Contour annotation records:
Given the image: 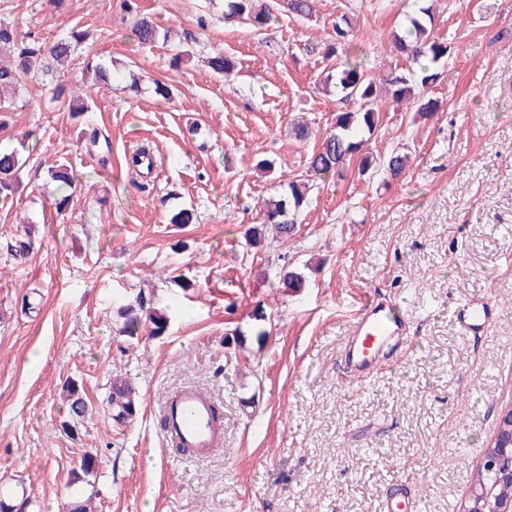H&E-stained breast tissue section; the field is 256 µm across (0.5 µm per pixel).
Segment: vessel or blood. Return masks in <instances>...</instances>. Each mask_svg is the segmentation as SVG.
Here are the masks:
<instances>
[{"label":"vessel or blood","mask_w":512,"mask_h":512,"mask_svg":"<svg viewBox=\"0 0 512 512\" xmlns=\"http://www.w3.org/2000/svg\"><path fill=\"white\" fill-rule=\"evenodd\" d=\"M496 307L487 297H478L464 305L455 315V323L466 333H476L492 317ZM408 320L401 308L392 302L362 300L356 309L345 357L353 382L373 376L382 360L388 341H404ZM165 414L171 439L184 447L205 454L221 446L224 431L215 401L205 392L186 386L169 400Z\"/></svg>","instance_id":"1"}]
</instances>
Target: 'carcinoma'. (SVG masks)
I'll list each match as a JSON object with an SVG mask.
<instances>
[{"instance_id":"cac0c4a2","label":"carcinoma","mask_w":512,"mask_h":512,"mask_svg":"<svg viewBox=\"0 0 512 512\" xmlns=\"http://www.w3.org/2000/svg\"><path fill=\"white\" fill-rule=\"evenodd\" d=\"M415 8L405 15L401 30L392 35L393 48L402 54L409 67L399 73L386 77L388 93L395 104L408 103L420 116L426 118L439 111L436 99L427 96L442 75L443 67L449 57L448 44L432 34L434 4L431 0H415ZM273 17V4L266 0H224V21H244L261 28L269 25ZM132 31L142 44H152L159 39L160 31L149 16L137 18ZM353 21L349 13L342 14L332 25V32L323 42V57L335 60L333 69L326 76L325 85L336 89V94L352 101L357 110L336 114L333 131L322 138L313 148L307 167V177L287 182L283 194L278 199L264 203L262 223L250 227L246 233V243L251 248L262 246L266 234L271 241L286 243L296 235L297 224L308 203L313 183L331 176L344 177L351 161L357 159L358 176L374 174L377 165L382 172L393 179L405 175L410 156L393 152L384 158L367 151L366 145L374 135L380 122L379 100L382 90L370 76L365 63L362 48L353 43ZM86 39V33L73 30L70 35L55 41L48 49L24 48L20 52L19 70L0 68V85L17 81L19 74H28L33 64H39L42 76H53L58 66L74 60L76 51ZM210 67L219 75L229 78L233 75L235 64L221 52L210 57ZM24 162L14 151L0 152V195L8 196L14 190L19 179L18 173ZM304 276L288 270L280 276V287L297 291L303 288ZM122 324L118 334L132 341L142 334L152 337L164 335L170 323L166 311L150 307L143 297L121 310ZM68 414L61 424L63 432L73 436L89 414V405L78 383L71 382L65 387ZM107 410L112 419L124 423L133 419L139 410L137 391L126 377L113 379L106 399ZM97 455L87 453L79 460L81 476H91L98 472ZM471 490H488L497 499H512V484L499 482L494 474L479 467L473 474Z\"/></svg>"}]
</instances>
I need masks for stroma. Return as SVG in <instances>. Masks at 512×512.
<instances>
[{
    "label": "stroma",
    "instance_id": "stroma-1",
    "mask_svg": "<svg viewBox=\"0 0 512 512\" xmlns=\"http://www.w3.org/2000/svg\"><path fill=\"white\" fill-rule=\"evenodd\" d=\"M404 3L314 0L311 17L281 9L258 30L225 22L224 0H0V22L19 35L0 67L89 33L62 77L81 89L84 115L27 76L0 91V150L24 163L0 196L1 497L21 512H67L77 493L94 512H380L402 483L412 512H461L512 409V0H436L434 34L450 47L429 92L440 108L424 119L383 98L368 142L410 155L402 178L328 179L294 239H244L282 181L306 173L312 146L293 124L321 138L351 108L324 89L331 63L317 47L333 21L354 9L374 75L399 73L390 34ZM139 14L170 41L134 40ZM215 51L235 62L231 79L208 68ZM99 61L109 82L95 78ZM91 126L109 137L108 169L87 149ZM141 144L158 164L135 177ZM60 163L75 174L66 194L48 176ZM182 208L194 223H170ZM284 267L304 288H279ZM485 294L493 323L461 335L457 310ZM139 295L170 326L130 343L119 312ZM365 298L396 302L413 343L354 386L342 347ZM118 375L141 403L123 425L105 405ZM70 380L90 408L73 436L61 430ZM183 386L222 411L224 444L203 457L178 454L160 425ZM89 452L98 473L75 481Z\"/></svg>",
    "mask_w": 512,
    "mask_h": 512
}]
</instances>
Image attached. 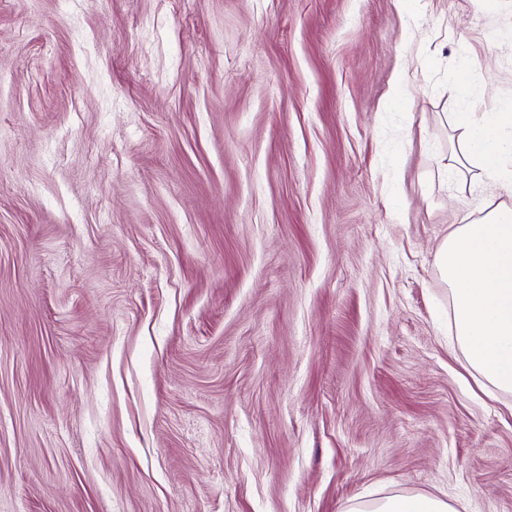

What needs to be done:
In the data above, find the line containing "I need masks"; from there, please write out each line through the end, exactly, with the pictures omitted.

Response for this exercise:
I need masks for stroma. Return as SVG in <instances>. Masks at 512×512.
<instances>
[{
    "label": "stroma",
    "instance_id": "stroma-1",
    "mask_svg": "<svg viewBox=\"0 0 512 512\" xmlns=\"http://www.w3.org/2000/svg\"><path fill=\"white\" fill-rule=\"evenodd\" d=\"M404 3L314 0L311 17L281 9L258 30L225 22L224 0H0V22L19 35L0 67L89 33L62 77L81 89L84 115L27 76L0 91V150L24 163L0 196L1 497L21 512H67L77 493L94 512H380L402 483L412 512H461L512 409V0H436L434 34L450 47L429 92L440 108L424 119L383 98L368 142L410 155L402 178L328 179L294 239H244L282 181L306 173L312 146L293 124L321 138L351 108L324 89L331 63L317 47L333 21L354 9L374 75L399 73L390 34ZM139 14L170 41L134 40ZM215 51L235 62L231 79L208 68ZM99 61L109 82L95 78ZM91 126L109 137L108 169L87 149ZM141 144L158 164L135 177ZM60 163L75 174L66 194L48 176ZM182 208L194 223H170ZM284 267L304 288H279ZM485 294L493 323L461 335L457 310ZM139 295L170 326L130 343L119 312ZM365 298L396 302L413 343L354 386L342 347ZM118 375L141 403L123 425L105 405ZM70 380L90 408L73 436L61 430ZM183 386L222 411L224 444L203 457L178 454L160 425ZM89 452L98 473L75 481Z\"/></svg>",
    "mask_w": 512,
    "mask_h": 512
}]
</instances>
Image attached. 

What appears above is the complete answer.